Exercise
Line filter on the word "left": copy each matching line from the entries.

Records
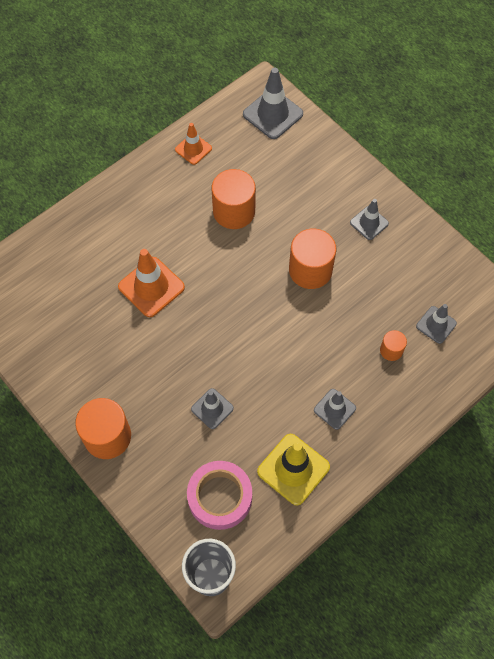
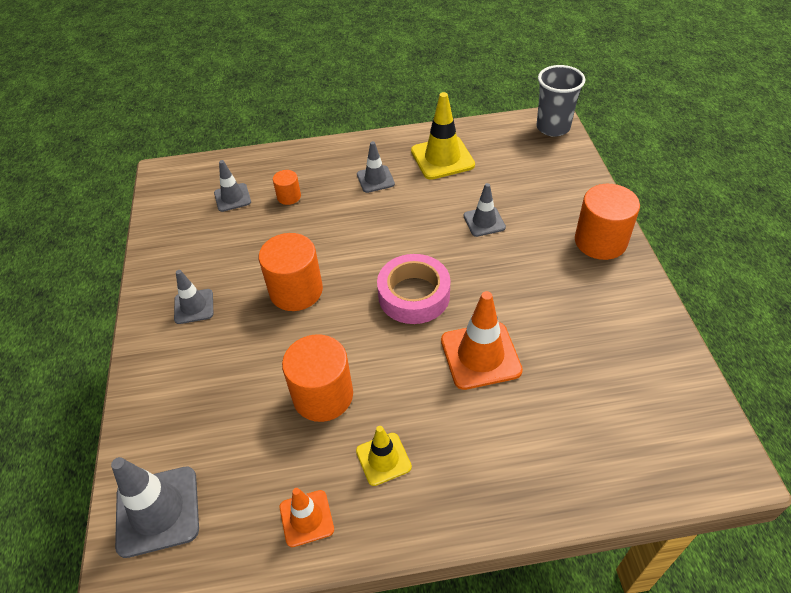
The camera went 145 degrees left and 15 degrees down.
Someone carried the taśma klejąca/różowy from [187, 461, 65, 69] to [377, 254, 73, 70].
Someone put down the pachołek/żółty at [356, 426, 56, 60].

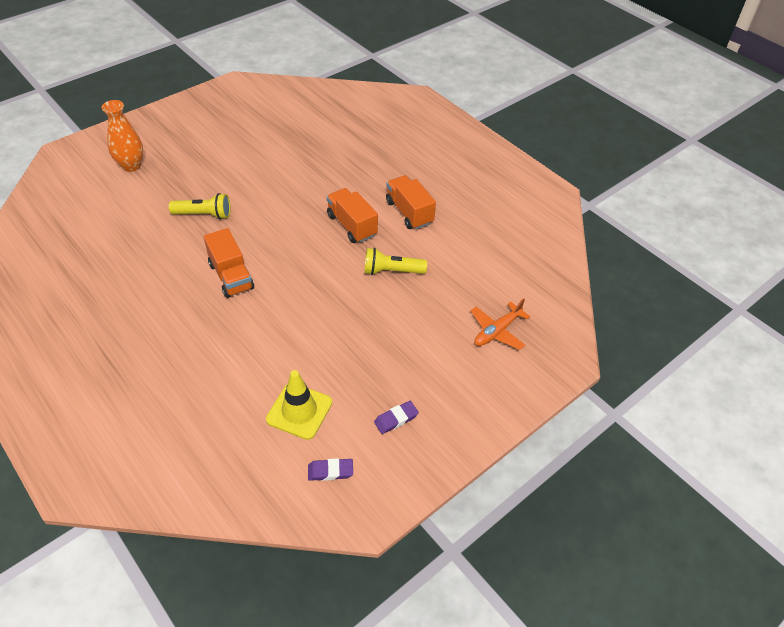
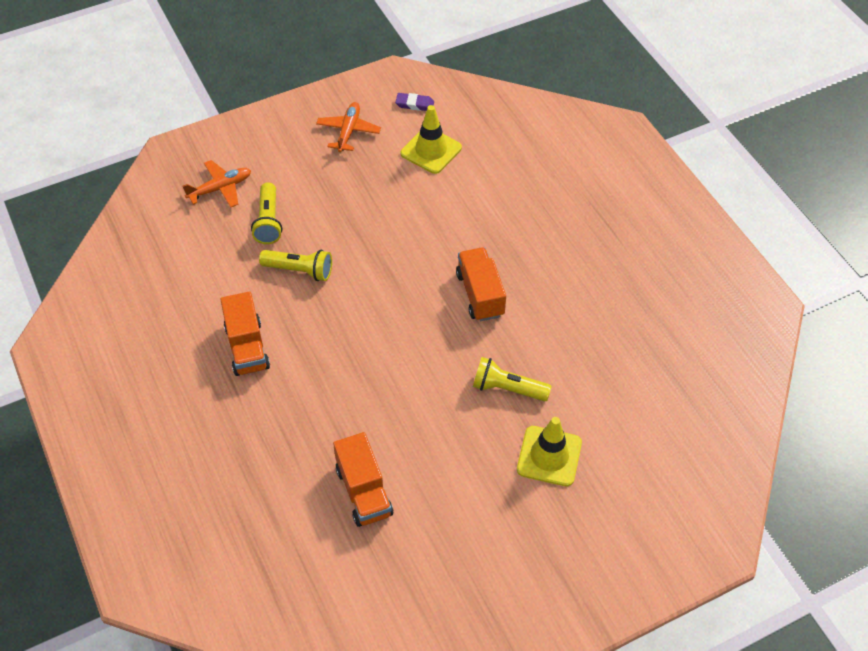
The camera went 165 degrees left and 5 degrees up.
Someone took away the wazon/pomarańczowy at [102, 100, 41, 72].
Someone carried the ciężarówka/pomarańczowy from [327, 188, 51, 55] to [333, 432, 60, 95].
Someone swapped the gumka do mazania/fioletowy at [374, 401, 45, 33] for the samolot/pomarańczowy at [316, 102, 65, 50].
Someone put down the latarka/żółty at [251, 182, 31, 62].
Someone put down the pachołek/żółty at [517, 417, 65, 69].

Task result
The camera went 145 degrees left and 15 degrees down.
The camera went 165 degrees left and 5 degrees up.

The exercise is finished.